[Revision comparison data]

■ ■ ■ ■ ■ ■ ■

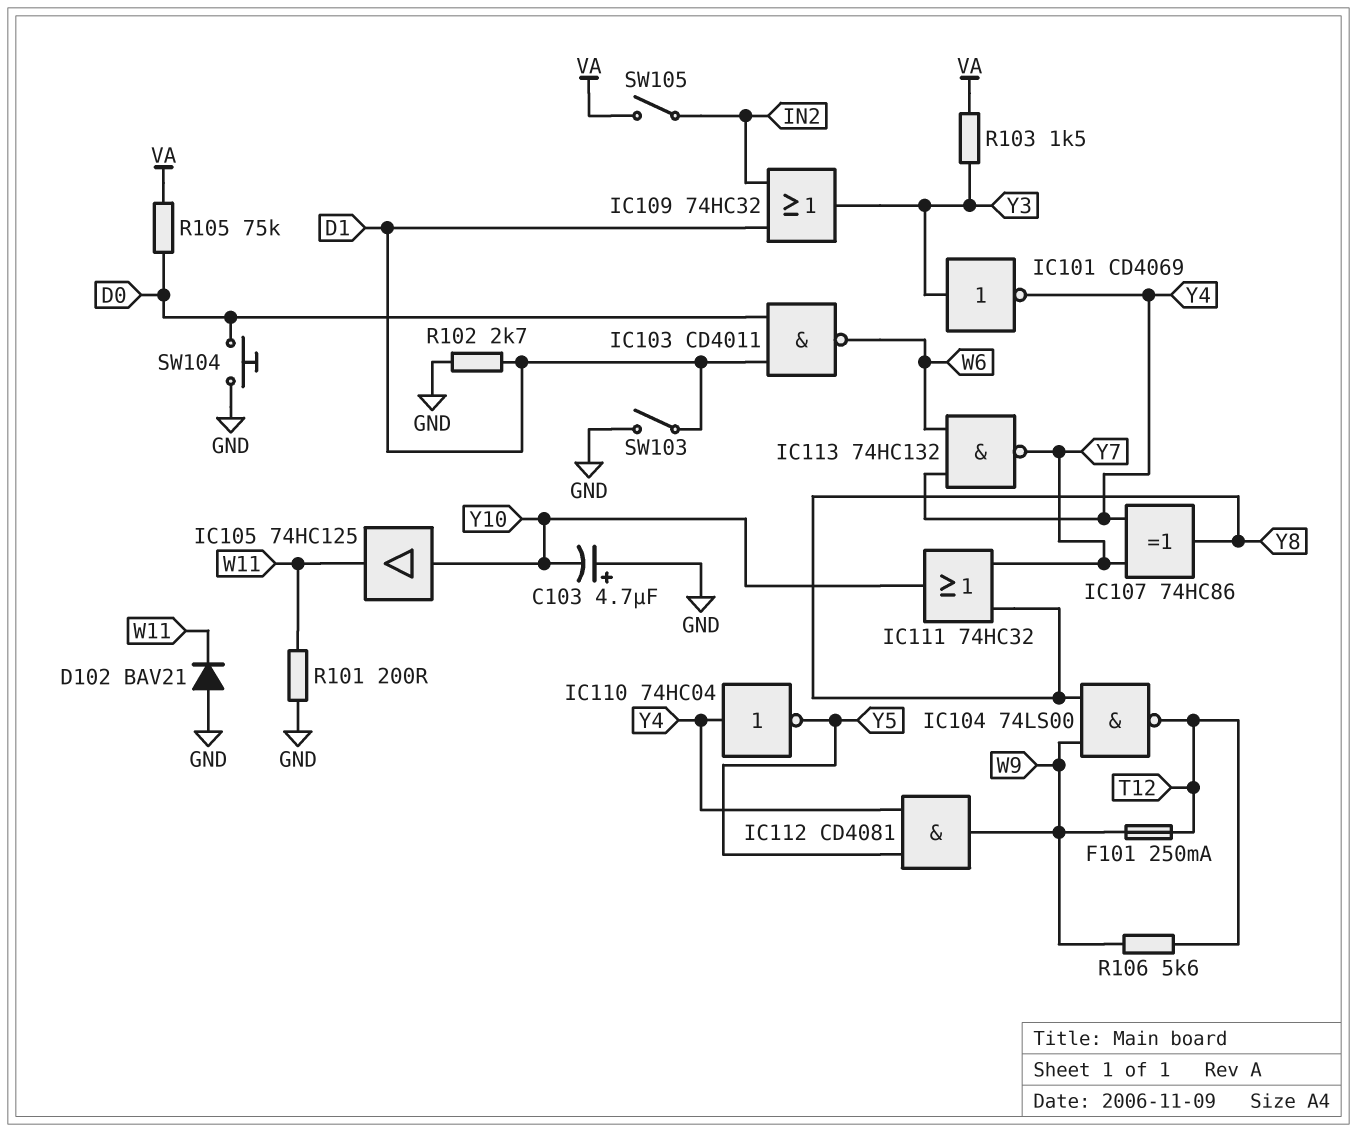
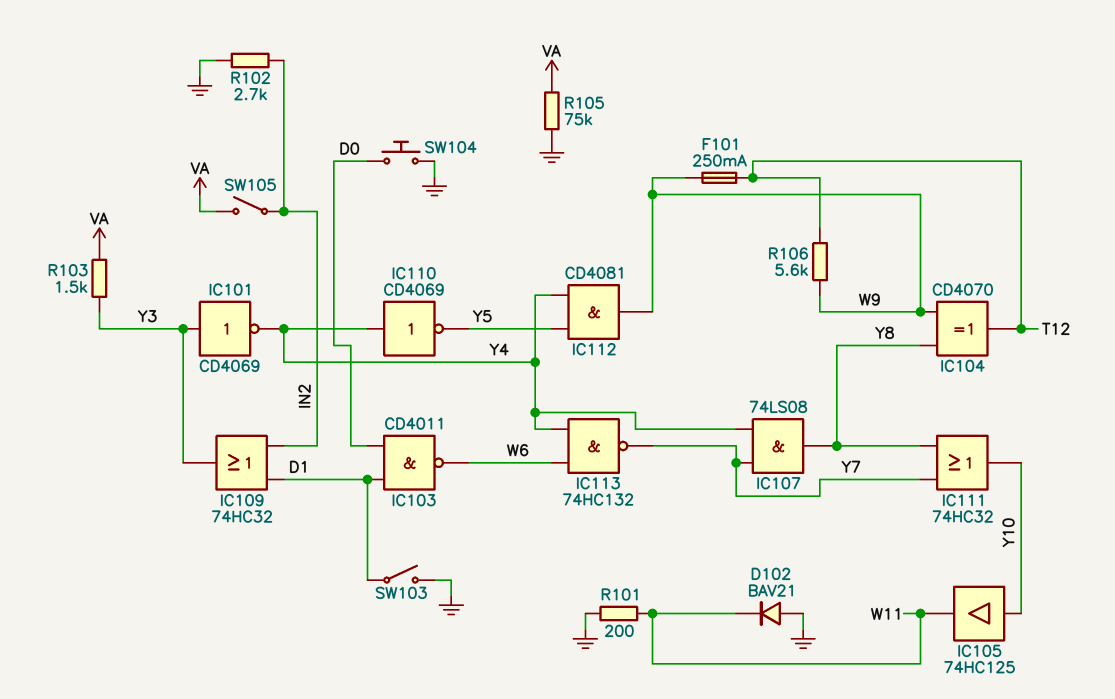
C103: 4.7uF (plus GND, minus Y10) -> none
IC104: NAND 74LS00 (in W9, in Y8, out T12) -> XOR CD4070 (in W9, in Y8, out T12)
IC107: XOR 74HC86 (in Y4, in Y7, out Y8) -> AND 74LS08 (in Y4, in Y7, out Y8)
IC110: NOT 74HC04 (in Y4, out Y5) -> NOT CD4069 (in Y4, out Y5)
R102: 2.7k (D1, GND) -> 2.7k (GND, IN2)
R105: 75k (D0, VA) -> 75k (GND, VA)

■ ■ ■ ■ ■ ■ ■

Action item: Copy every line of the records exactly as it is written, but not the pictures.

Response to the exercise:
C103: 4.7uF (plus GND, minus Y10) -> none
IC104: NAND 74LS00 (in W9, in Y8, out T12) -> XOR CD4070 (in W9, in Y8, out T12)
IC107: XOR 74HC86 (in Y4, in Y7, out Y8) -> AND 74LS08 (in Y4, in Y7, out Y8)
IC110: NOT 74HC04 (in Y4, out Y5) -> NOT CD4069 (in Y4, out Y5)
R102: 2.7k (D1, GND) -> 2.7k (GND, IN2)
R105: 75k (D0, VA) -> 75k (GND, VA)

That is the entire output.